§ **What the exercise asks**: Whenever a line below holds the word "watering", copy that line.

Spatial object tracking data
Segment Open

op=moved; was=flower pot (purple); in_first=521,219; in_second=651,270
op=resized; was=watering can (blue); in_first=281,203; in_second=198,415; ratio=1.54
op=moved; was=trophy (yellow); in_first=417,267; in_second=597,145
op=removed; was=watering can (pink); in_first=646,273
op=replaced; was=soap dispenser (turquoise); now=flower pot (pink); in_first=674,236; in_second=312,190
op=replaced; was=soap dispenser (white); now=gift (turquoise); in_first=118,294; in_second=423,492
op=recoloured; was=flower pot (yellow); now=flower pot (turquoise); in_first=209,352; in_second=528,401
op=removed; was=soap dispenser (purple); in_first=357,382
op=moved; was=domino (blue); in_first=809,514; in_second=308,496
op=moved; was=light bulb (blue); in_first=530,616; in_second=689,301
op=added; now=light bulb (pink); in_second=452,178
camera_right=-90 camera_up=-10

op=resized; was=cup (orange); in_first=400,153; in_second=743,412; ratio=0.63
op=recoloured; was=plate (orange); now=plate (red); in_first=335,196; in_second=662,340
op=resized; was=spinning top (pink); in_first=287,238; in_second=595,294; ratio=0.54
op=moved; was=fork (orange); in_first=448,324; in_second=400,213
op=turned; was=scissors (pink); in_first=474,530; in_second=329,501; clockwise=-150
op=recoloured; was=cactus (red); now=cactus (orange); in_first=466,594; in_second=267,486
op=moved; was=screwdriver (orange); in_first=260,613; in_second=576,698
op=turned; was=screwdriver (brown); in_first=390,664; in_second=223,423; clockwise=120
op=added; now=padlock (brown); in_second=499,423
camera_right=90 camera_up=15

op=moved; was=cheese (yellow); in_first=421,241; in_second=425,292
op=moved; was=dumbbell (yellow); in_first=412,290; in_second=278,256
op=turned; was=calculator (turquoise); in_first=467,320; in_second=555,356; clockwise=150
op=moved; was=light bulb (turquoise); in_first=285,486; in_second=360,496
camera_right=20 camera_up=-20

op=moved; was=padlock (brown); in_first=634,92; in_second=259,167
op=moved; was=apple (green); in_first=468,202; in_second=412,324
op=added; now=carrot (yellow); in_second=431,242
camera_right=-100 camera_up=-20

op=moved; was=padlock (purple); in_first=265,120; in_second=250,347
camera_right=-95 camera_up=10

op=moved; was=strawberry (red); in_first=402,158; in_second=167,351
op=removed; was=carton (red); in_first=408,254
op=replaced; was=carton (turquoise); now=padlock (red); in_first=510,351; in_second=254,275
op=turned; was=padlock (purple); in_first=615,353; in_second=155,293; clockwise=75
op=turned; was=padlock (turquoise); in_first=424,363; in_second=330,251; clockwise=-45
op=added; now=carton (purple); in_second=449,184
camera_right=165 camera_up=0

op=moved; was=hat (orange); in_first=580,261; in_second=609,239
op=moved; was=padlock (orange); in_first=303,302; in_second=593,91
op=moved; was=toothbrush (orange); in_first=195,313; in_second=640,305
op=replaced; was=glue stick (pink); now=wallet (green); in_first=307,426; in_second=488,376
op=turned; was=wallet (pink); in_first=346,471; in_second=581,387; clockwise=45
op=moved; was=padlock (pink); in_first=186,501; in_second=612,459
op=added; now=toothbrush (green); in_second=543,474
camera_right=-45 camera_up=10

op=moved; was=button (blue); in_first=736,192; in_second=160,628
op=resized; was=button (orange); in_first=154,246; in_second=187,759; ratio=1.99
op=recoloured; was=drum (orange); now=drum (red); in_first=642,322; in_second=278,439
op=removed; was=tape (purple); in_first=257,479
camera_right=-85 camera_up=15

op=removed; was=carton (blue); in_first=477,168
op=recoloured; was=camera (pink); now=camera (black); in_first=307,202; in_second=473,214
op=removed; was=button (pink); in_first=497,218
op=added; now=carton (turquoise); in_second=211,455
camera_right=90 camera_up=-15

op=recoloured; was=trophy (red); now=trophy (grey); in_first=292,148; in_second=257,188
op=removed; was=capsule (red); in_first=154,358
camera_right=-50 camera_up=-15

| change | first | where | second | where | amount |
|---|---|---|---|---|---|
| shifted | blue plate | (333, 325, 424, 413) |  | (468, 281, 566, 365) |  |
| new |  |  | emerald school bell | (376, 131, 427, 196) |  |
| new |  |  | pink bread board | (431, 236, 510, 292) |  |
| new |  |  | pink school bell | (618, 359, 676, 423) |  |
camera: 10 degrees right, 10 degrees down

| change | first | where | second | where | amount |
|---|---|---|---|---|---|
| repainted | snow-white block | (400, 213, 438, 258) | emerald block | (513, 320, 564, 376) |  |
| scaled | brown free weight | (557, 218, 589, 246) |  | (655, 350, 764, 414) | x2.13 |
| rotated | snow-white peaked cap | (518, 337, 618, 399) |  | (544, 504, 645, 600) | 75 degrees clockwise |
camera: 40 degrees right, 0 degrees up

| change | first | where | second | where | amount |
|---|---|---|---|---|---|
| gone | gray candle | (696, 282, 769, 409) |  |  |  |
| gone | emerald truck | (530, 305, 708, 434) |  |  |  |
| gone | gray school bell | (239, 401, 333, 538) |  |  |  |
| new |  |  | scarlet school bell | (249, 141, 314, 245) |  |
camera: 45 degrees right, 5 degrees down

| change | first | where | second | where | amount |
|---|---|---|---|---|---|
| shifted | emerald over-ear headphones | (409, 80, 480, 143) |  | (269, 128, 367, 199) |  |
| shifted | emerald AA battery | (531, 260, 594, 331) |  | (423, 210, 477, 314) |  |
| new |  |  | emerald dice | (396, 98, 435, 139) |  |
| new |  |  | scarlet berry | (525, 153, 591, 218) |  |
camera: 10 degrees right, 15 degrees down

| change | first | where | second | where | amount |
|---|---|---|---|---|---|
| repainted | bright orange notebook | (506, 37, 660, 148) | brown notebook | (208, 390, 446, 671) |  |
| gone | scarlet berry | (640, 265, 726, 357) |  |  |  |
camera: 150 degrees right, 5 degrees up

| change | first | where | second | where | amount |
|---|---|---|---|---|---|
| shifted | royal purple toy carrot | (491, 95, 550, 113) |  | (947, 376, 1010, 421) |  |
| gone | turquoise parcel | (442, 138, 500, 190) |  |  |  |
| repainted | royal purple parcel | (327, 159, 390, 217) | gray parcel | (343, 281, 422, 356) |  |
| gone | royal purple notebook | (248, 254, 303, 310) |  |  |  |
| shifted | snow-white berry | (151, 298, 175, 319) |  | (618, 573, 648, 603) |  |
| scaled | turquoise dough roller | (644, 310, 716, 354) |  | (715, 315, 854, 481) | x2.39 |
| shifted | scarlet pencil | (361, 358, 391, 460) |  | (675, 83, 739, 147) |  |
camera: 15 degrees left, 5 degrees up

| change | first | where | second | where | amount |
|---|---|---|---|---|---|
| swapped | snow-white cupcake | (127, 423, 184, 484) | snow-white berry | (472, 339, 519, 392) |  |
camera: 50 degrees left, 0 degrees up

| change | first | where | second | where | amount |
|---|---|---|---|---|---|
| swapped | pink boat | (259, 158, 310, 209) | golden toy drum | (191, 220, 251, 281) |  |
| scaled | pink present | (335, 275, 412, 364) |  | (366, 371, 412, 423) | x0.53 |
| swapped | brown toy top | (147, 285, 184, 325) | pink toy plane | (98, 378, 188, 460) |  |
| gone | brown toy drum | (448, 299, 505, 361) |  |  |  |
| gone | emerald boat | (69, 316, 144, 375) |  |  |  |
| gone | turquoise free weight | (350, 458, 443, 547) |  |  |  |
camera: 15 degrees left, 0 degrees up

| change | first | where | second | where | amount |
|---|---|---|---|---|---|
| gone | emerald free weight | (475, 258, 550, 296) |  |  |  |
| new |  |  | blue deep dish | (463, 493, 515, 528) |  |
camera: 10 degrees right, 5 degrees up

Segment Closed

§ **Problem solution**:
op=resized; was=watering can (blue); in_first=281,203; in_second=198,415; ratio=1.54
op=removed; was=watering can (pink); in_first=646,273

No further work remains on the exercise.